(EXERCISE DESCRIPTION): When you reach the line that contains "U2 pin in+: VP -> VO" in the data below, start reproducing lines exactly, and stop after the line that contains "V1: AC 6V (GND, LINE)".

══ INPUT FOR THIS TASK ══

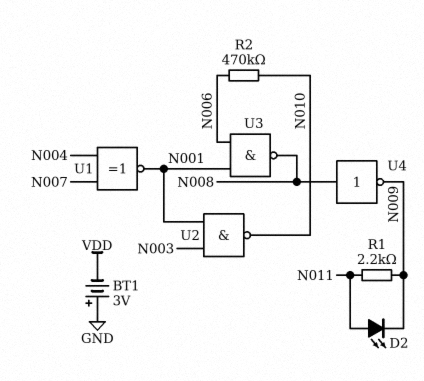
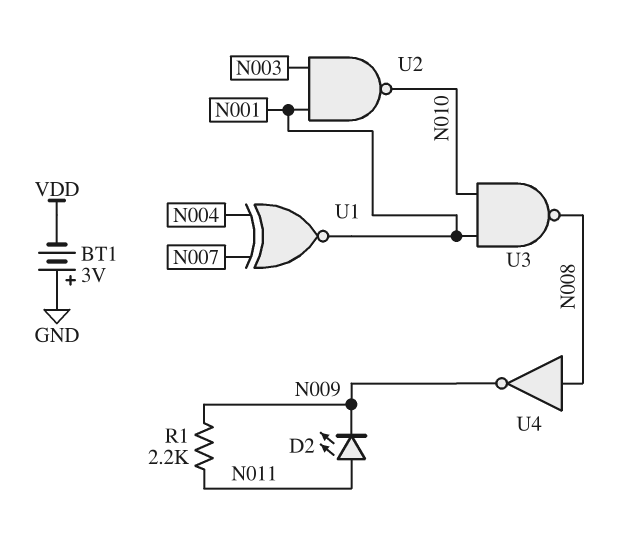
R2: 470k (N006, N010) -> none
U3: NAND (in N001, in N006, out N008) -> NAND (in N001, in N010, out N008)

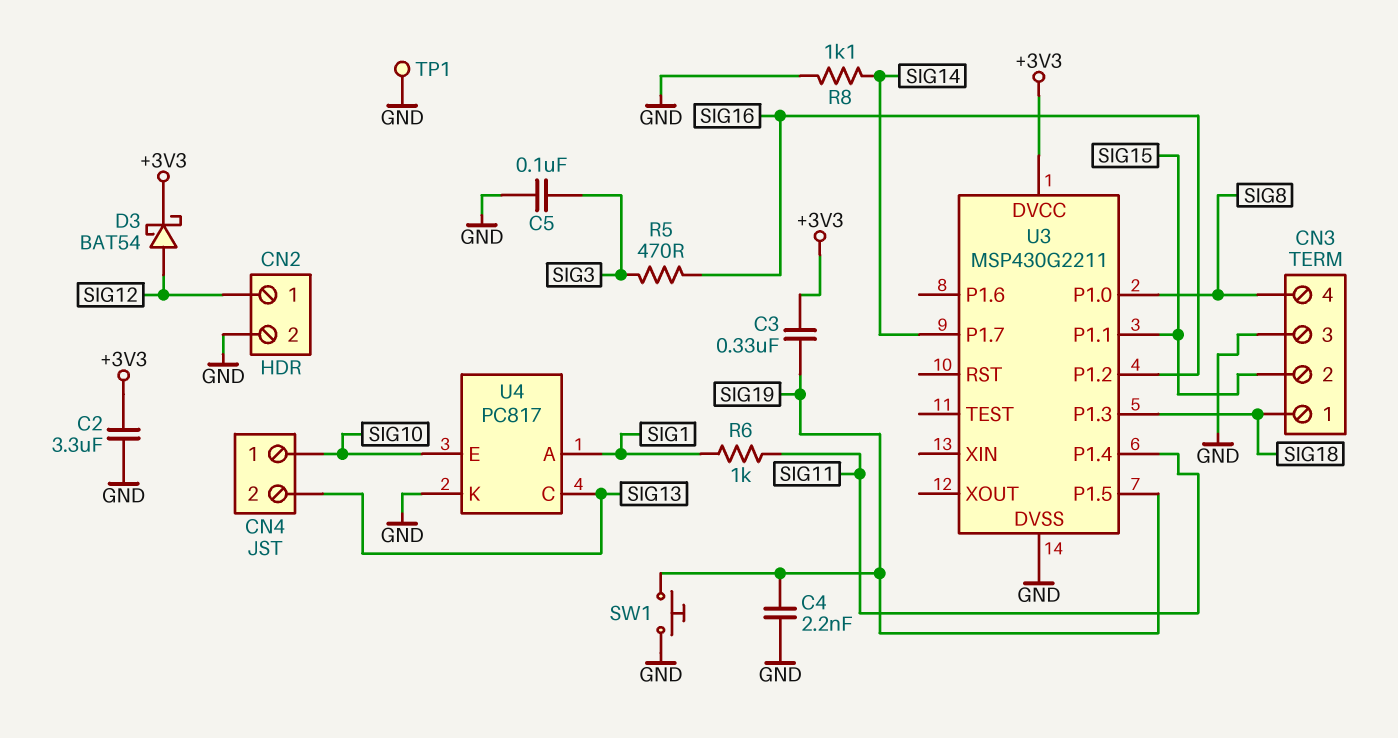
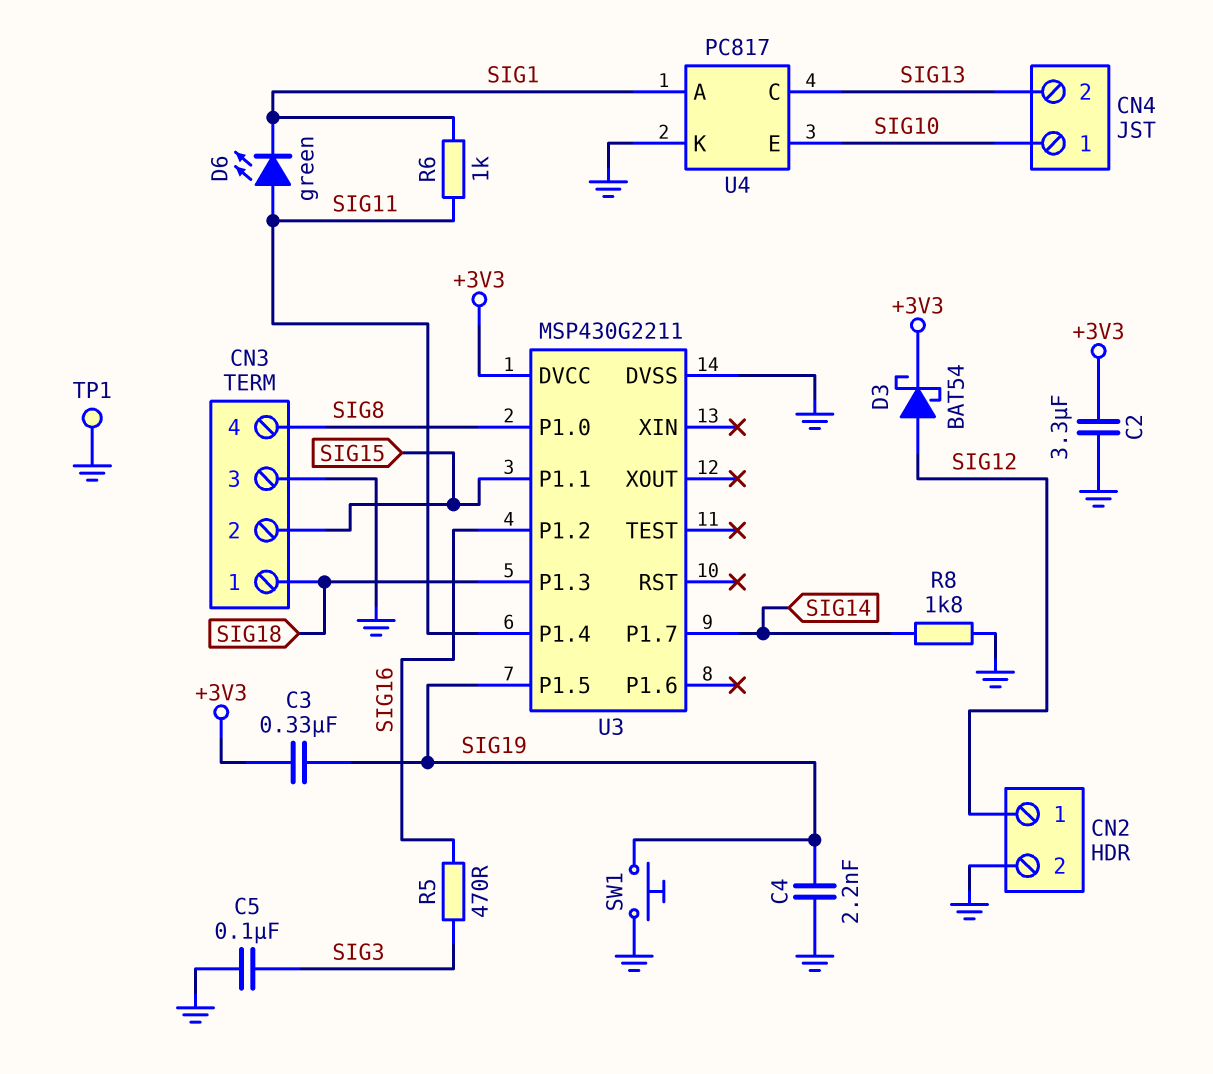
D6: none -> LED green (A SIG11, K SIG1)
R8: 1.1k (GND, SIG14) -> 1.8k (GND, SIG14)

═══
══ INPUT FOR THIS TASK ══

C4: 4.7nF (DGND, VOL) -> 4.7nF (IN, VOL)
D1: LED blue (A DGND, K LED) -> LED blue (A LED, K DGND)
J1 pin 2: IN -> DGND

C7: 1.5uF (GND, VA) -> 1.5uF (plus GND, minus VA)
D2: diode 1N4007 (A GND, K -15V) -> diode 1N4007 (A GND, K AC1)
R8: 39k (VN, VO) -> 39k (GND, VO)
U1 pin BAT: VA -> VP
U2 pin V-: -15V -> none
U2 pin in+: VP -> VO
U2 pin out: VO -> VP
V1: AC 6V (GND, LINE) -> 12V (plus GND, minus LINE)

═══
══ INPUT FOR THIS TASK ══

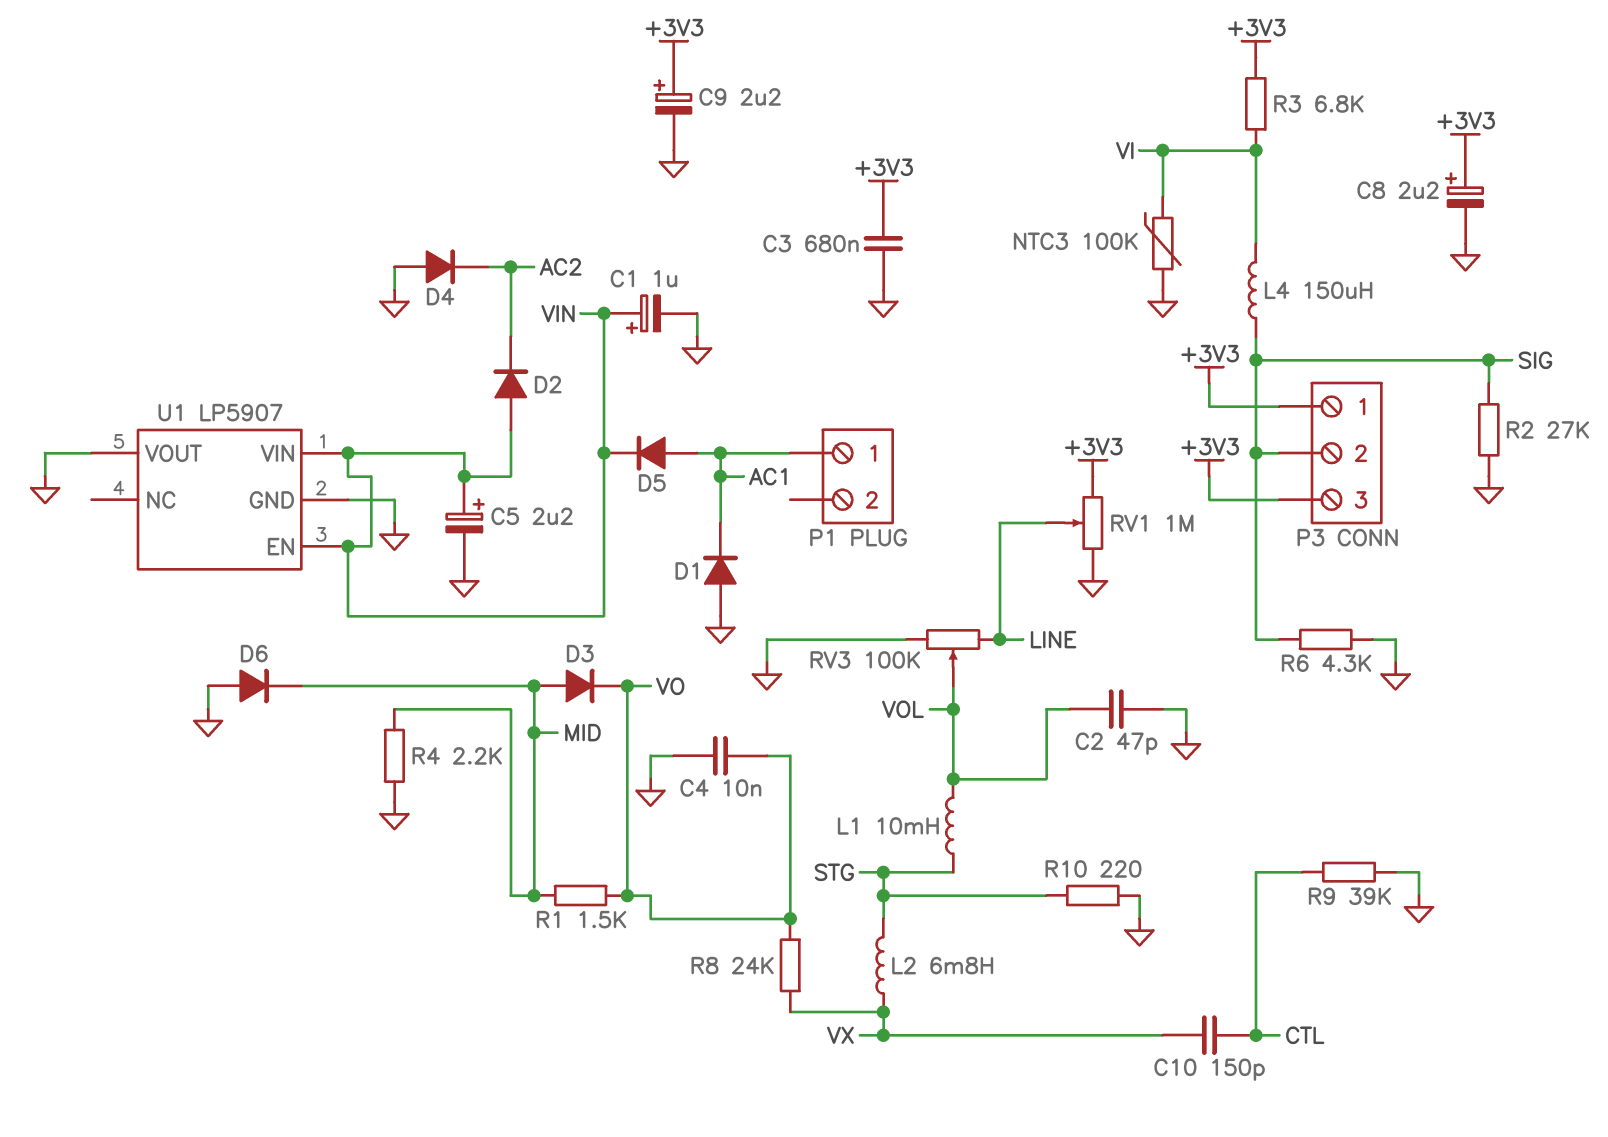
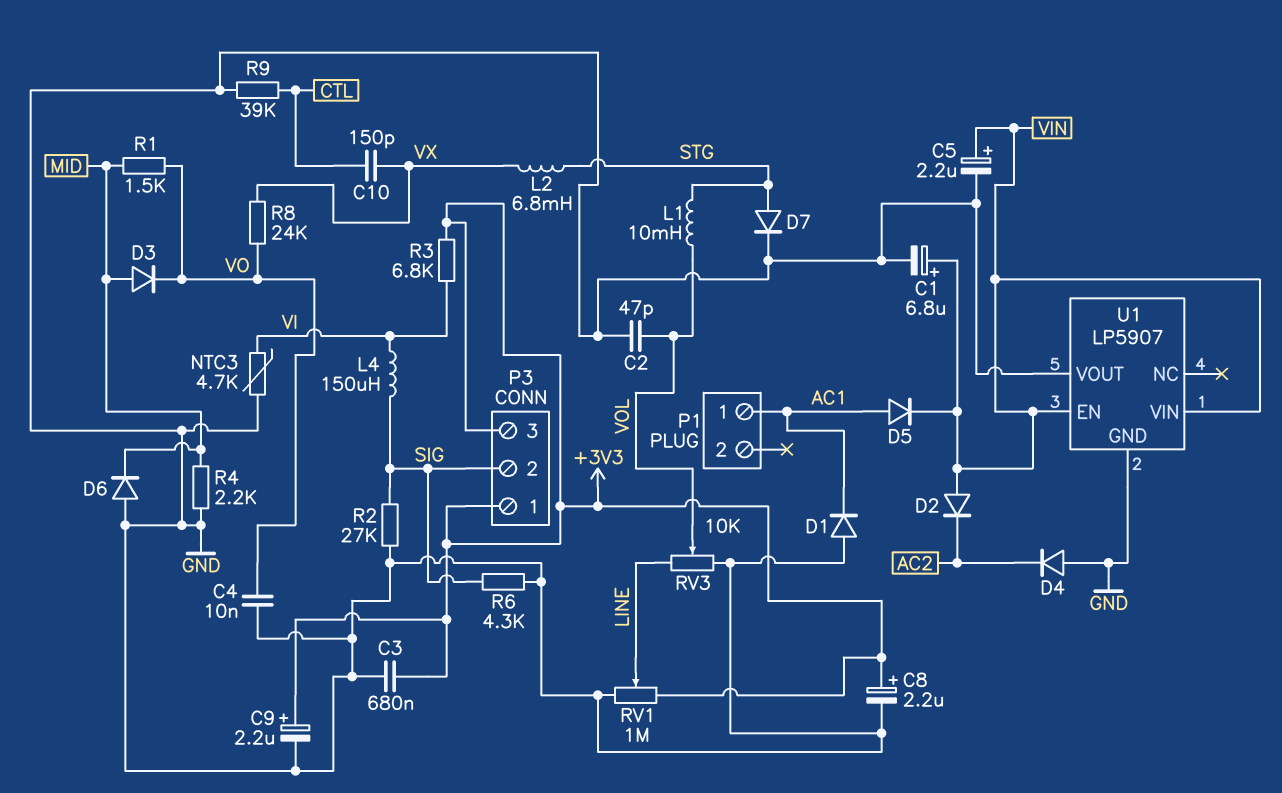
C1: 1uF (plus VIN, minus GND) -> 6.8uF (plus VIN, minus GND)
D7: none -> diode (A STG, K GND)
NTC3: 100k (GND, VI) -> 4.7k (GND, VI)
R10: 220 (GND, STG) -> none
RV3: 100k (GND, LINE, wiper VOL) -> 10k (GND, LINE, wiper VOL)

═══

(ANSWER TO THIS PROBLEM):
U2 pin in+: VP -> VO
U2 pin out: VO -> VP
V1: AC 6V (GND, LINE) -> 12V (plus GND, minus LINE)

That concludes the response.